YOUR INSTRUCTIONS:
What you should end up with is an exact copy of the lines from the one holding "C4: 680uF (GND, NET5)" through the last line of the entries below, both included, and nothing else; leave every picture out.
Content starts
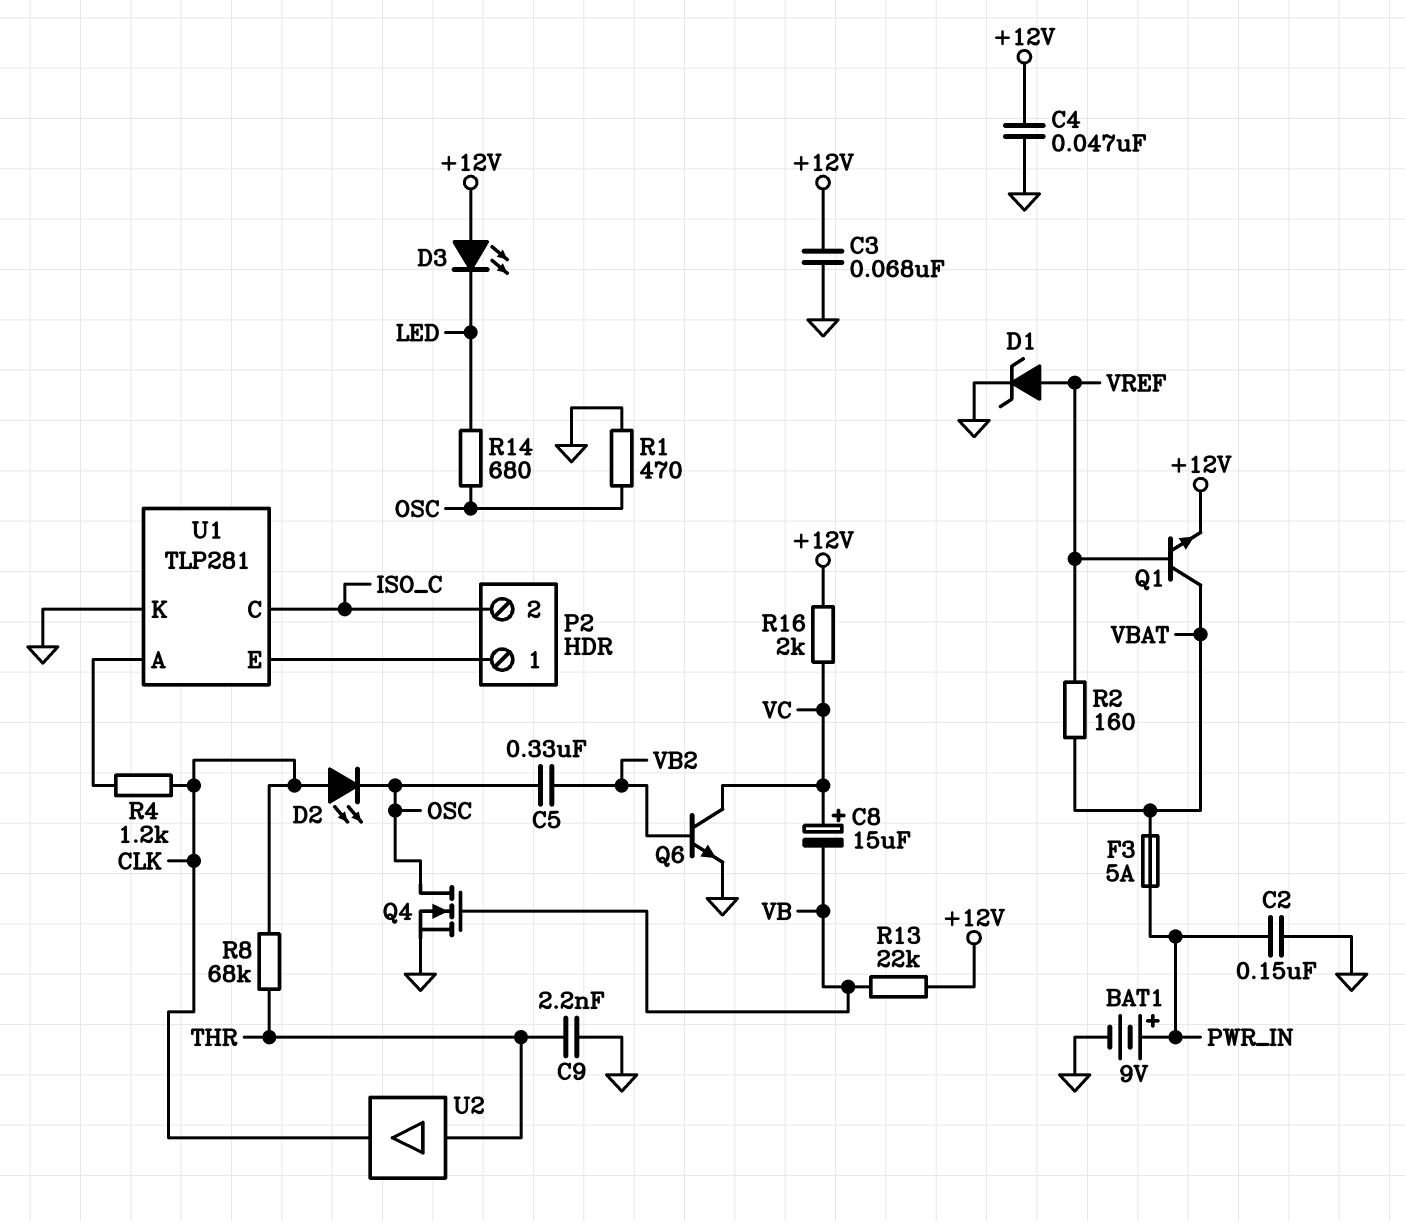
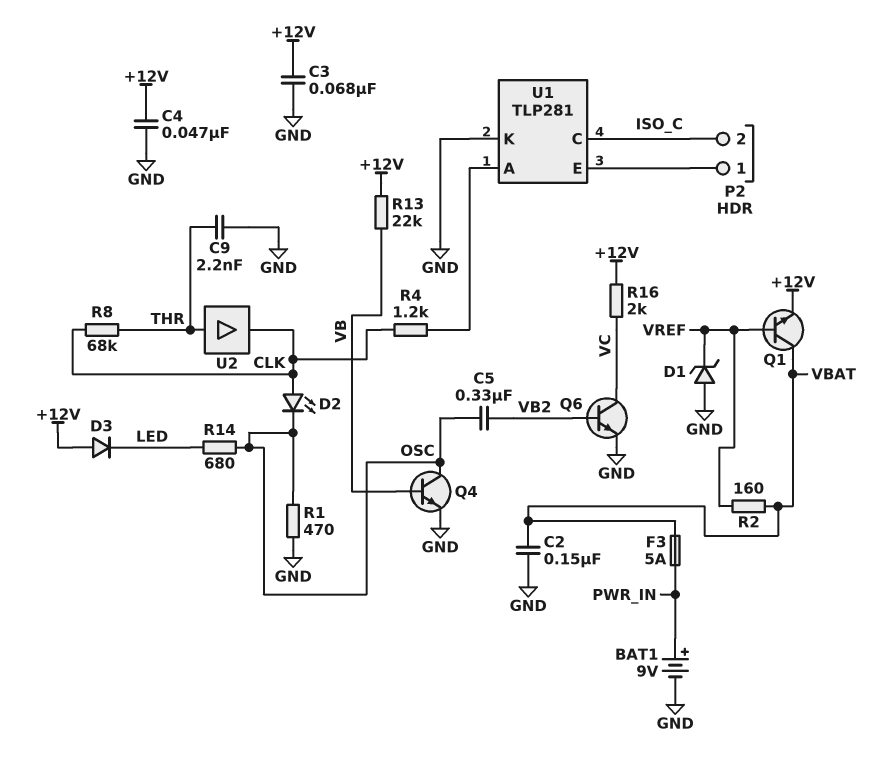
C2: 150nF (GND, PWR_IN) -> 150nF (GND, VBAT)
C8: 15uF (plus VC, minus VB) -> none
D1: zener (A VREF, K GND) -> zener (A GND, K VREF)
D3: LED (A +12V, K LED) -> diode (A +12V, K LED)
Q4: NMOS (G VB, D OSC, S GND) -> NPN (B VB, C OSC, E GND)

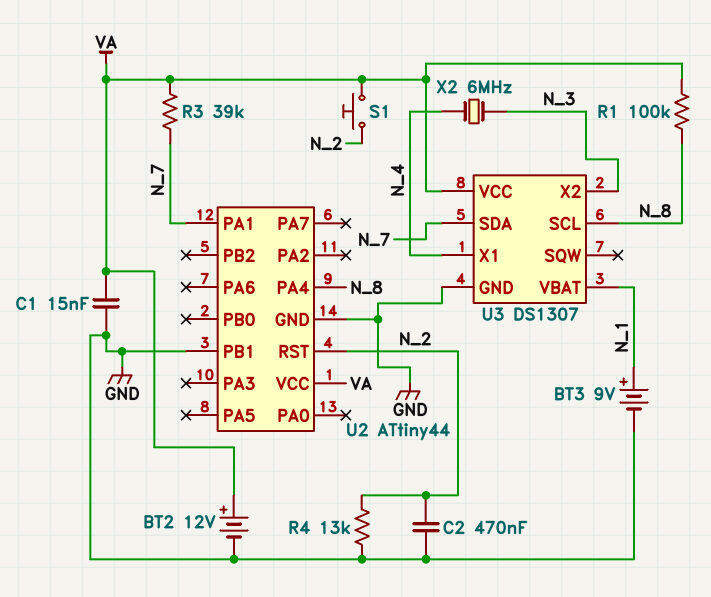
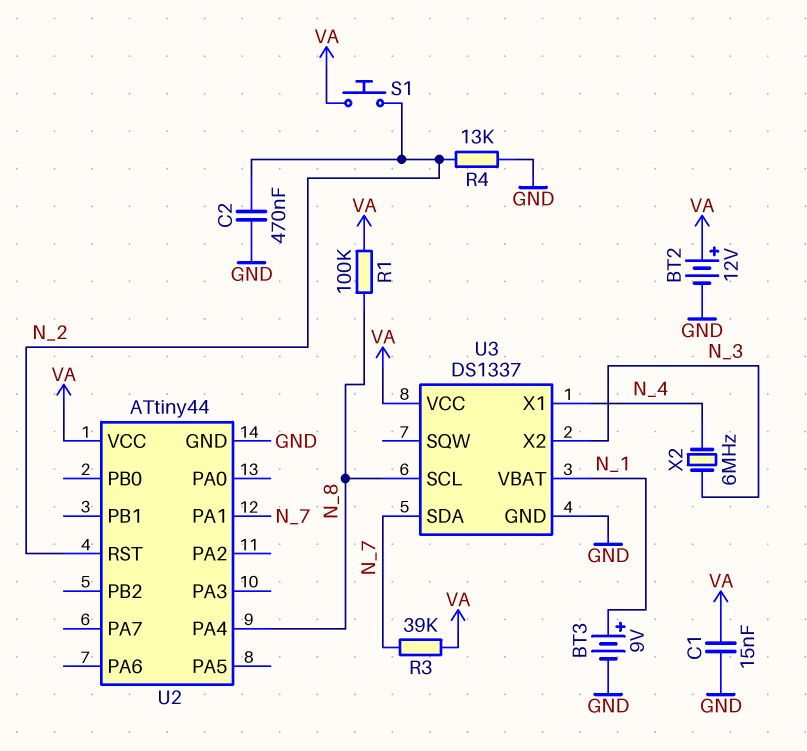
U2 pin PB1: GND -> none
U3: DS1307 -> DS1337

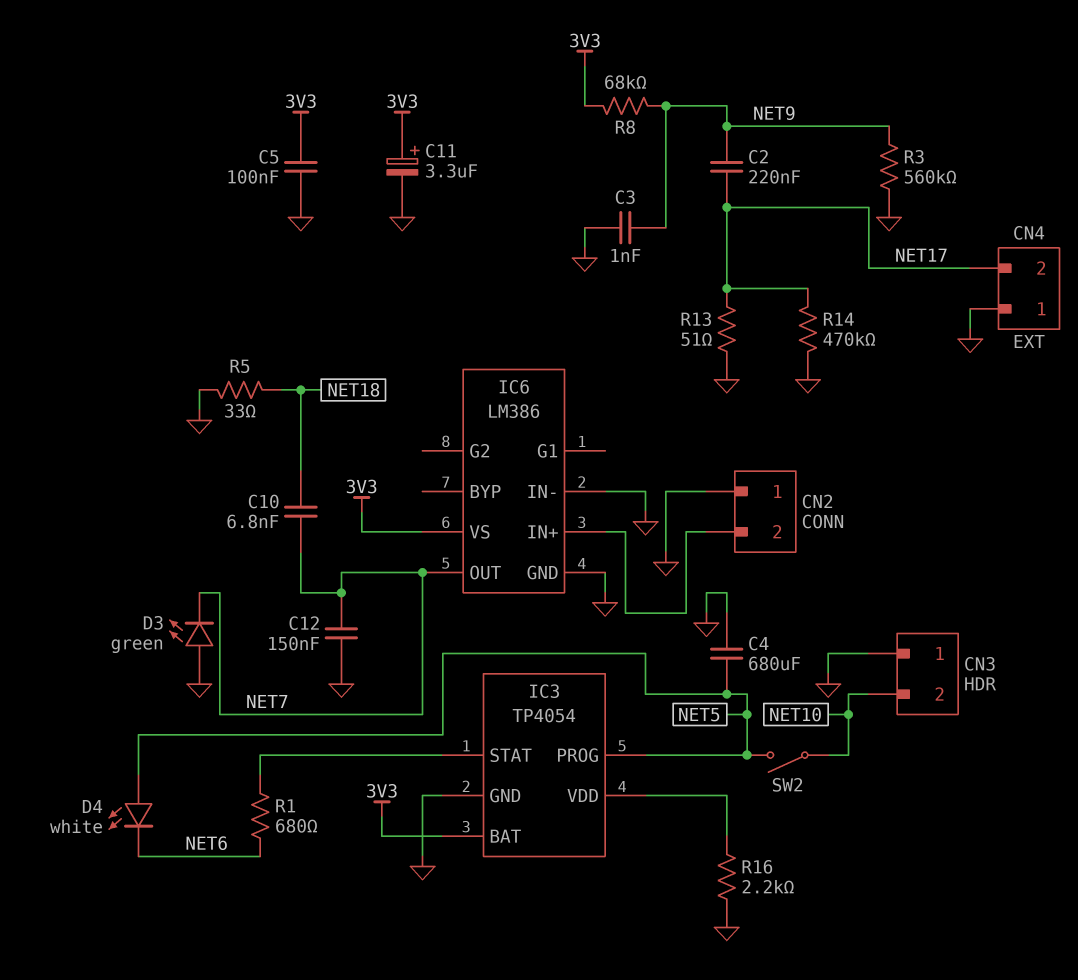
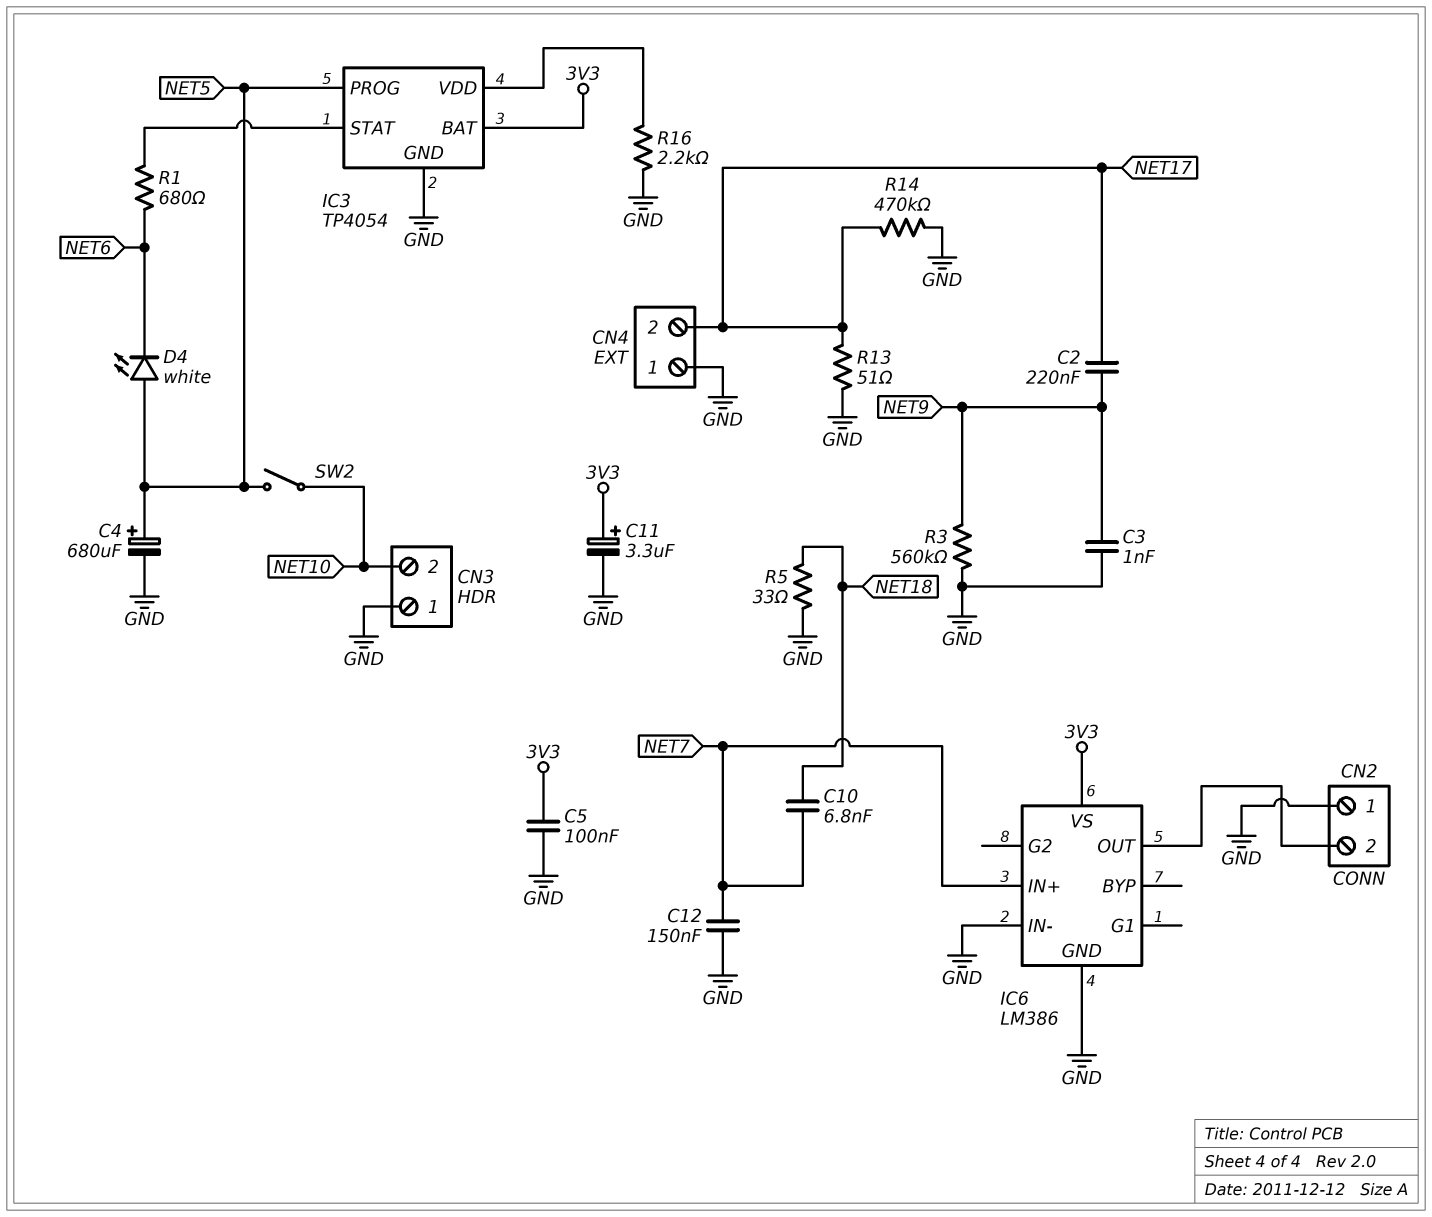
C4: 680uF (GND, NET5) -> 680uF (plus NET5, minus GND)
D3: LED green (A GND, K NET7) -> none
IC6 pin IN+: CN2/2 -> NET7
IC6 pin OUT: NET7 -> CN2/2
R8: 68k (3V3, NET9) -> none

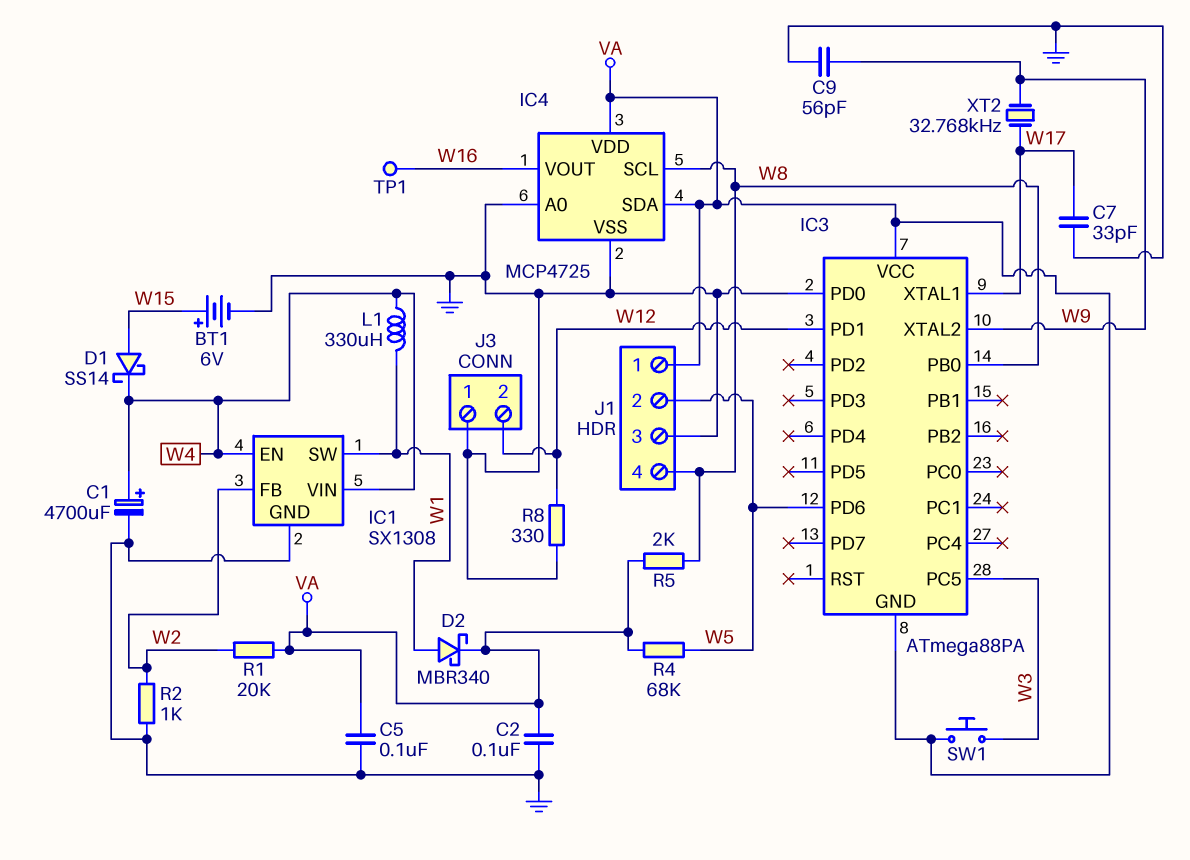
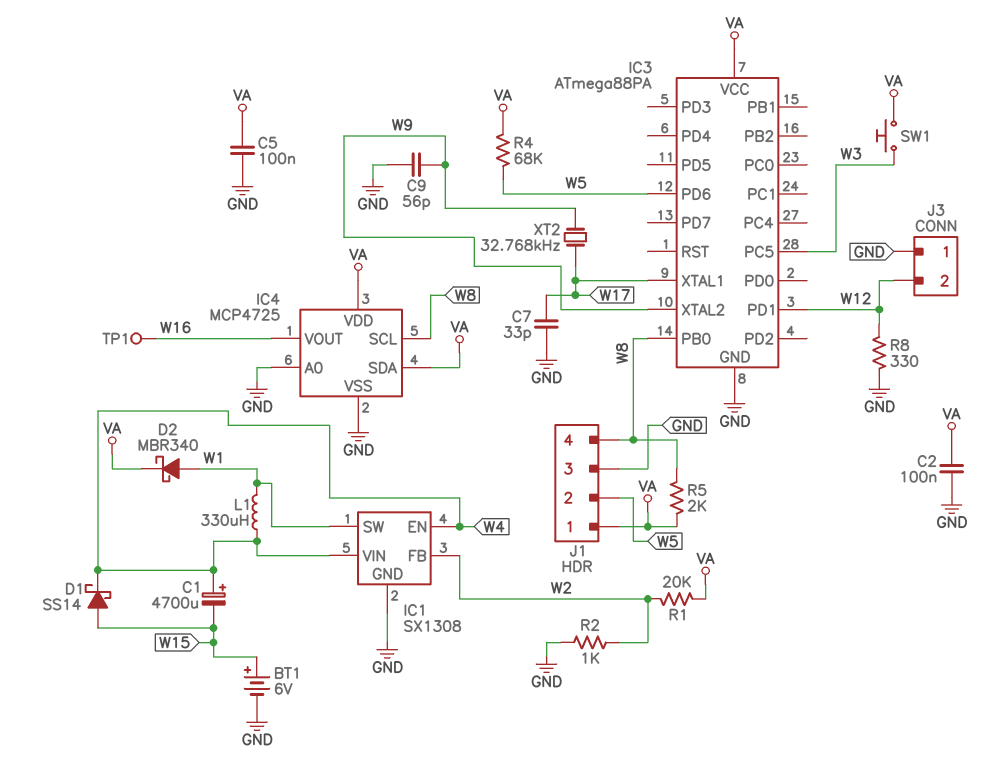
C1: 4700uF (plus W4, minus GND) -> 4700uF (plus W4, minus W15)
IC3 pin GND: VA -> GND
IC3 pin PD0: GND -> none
Content ends
ANSWER BELOW:
C4: 680uF (GND, NET5) -> 680uF (plus NET5, minus GND)
D3: LED green (A GND, K NET7) -> none
IC6 pin IN+: CN2/2 -> NET7
IC6 pin OUT: NET7 -> CN2/2
R8: 68k (3V3, NET9) -> none

C1: 4700uF (plus W4, minus GND) -> 4700uF (plus W4, minus W15)
IC3 pin GND: VA -> GND
IC3 pin PD0: GND -> none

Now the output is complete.